- Synthetic geometry scene data

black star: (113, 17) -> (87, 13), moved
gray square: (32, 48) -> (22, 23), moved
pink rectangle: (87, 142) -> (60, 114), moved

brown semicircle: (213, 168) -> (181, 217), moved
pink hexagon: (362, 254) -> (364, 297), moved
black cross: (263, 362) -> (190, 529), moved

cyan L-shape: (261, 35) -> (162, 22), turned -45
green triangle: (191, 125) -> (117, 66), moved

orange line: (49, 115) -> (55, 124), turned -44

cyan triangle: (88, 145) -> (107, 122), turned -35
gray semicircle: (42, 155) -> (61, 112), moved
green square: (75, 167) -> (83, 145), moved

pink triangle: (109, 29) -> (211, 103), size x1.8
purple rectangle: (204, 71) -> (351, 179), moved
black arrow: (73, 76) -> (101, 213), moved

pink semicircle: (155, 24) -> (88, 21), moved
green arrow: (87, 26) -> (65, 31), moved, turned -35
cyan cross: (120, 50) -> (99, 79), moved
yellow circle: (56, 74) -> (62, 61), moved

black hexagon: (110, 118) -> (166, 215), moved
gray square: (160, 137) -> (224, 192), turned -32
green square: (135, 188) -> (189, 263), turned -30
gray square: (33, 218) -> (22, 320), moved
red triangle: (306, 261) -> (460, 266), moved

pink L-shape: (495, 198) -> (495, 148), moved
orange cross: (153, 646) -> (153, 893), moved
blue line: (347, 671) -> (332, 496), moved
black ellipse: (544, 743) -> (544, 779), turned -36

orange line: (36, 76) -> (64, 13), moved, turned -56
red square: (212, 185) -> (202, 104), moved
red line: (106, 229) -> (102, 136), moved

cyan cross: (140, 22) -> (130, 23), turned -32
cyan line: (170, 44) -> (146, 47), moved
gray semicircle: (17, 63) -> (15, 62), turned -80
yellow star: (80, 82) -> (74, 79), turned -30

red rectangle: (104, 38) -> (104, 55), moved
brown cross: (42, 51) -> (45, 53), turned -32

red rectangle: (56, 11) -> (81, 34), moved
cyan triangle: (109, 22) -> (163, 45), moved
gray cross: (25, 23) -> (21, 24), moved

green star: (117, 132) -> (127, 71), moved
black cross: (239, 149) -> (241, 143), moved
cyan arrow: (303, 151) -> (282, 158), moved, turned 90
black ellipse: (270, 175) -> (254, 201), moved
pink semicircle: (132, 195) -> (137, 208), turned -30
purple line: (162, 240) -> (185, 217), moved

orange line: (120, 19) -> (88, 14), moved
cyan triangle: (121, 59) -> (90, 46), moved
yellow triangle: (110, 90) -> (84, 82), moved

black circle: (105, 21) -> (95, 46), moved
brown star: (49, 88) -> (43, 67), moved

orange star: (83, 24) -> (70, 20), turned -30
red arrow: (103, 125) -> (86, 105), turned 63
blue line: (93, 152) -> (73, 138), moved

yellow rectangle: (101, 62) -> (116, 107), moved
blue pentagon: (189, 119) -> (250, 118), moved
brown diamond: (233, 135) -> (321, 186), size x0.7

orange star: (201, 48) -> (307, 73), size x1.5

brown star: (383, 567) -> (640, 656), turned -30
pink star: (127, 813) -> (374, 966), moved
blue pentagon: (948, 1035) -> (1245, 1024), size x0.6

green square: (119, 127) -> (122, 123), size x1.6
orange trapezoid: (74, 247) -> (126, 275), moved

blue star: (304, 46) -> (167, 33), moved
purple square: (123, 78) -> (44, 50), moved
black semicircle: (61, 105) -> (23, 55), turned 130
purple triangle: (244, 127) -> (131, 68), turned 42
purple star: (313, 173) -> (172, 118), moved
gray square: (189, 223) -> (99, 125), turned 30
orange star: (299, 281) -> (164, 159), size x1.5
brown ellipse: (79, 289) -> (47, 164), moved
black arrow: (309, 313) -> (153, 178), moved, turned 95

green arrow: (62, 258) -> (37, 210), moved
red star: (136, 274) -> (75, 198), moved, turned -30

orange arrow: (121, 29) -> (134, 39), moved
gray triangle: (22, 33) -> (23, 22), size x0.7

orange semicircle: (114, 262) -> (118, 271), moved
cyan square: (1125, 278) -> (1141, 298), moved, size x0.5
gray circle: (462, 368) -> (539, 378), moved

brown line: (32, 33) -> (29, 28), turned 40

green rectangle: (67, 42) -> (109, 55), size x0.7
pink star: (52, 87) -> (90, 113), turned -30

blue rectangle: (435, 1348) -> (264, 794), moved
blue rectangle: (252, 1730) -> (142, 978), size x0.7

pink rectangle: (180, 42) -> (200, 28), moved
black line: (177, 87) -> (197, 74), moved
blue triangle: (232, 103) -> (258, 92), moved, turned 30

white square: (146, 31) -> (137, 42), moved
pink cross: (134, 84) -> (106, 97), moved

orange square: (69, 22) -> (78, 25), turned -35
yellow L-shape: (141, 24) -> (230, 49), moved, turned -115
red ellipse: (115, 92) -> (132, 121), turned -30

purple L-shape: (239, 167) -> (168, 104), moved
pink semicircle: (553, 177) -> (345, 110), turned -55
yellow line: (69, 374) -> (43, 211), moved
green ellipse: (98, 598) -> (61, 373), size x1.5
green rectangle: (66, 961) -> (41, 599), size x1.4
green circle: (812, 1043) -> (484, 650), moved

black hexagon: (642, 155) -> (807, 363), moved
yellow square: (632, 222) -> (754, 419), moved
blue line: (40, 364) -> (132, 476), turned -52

- Task instructions
Begin with the line that contains "black hexagon: (642, 155)" and end with the last line of the records; set down every line in that span exactly, and nothing else.

- Output of the task
black hexagon: (642, 155) -> (807, 363), moved
yellow square: (632, 222) -> (754, 419), moved
blue line: (40, 364) -> (132, 476), turned -52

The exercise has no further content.